◆ Work required: Your answer must be every line of the data that holds the string "left".

◆ Exercise data:
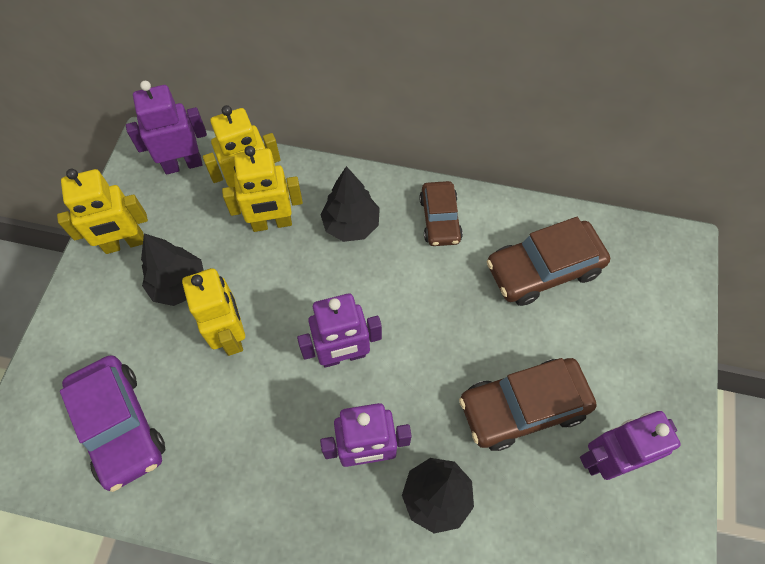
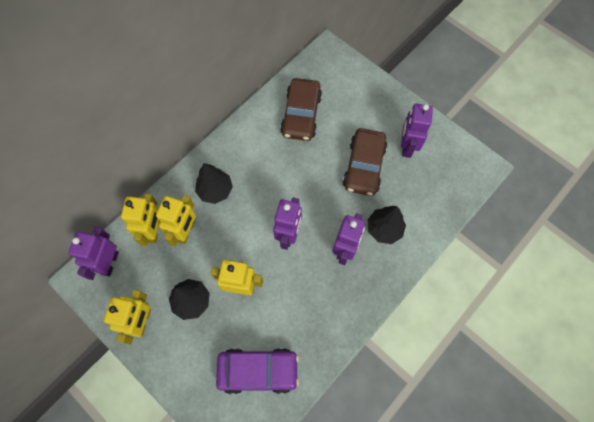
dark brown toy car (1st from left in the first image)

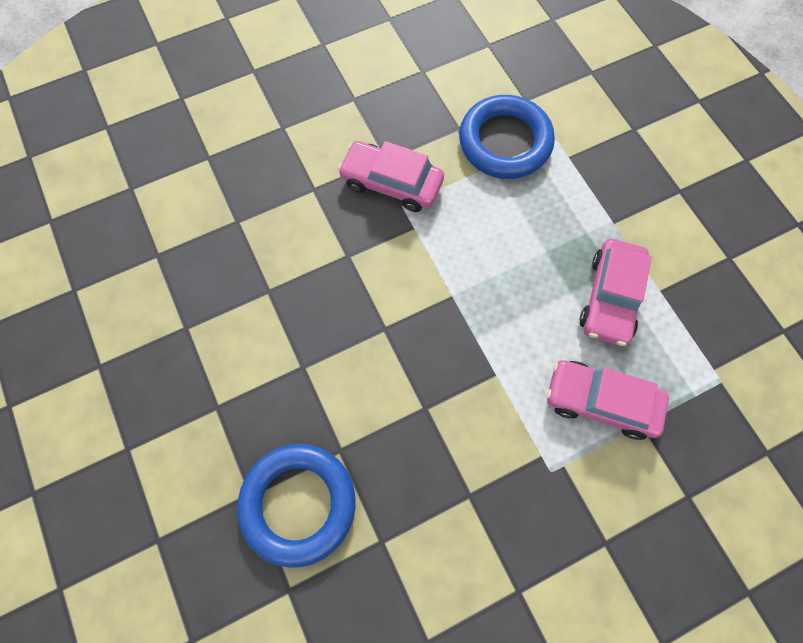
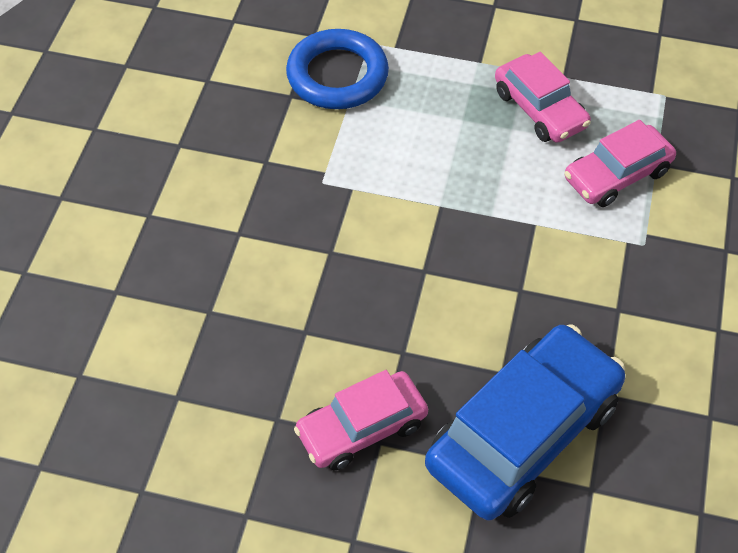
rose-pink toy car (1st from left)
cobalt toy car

◆ Task solution:
dark brown toy car (1st from left in the first image)
rose-pink toy car (1st from left)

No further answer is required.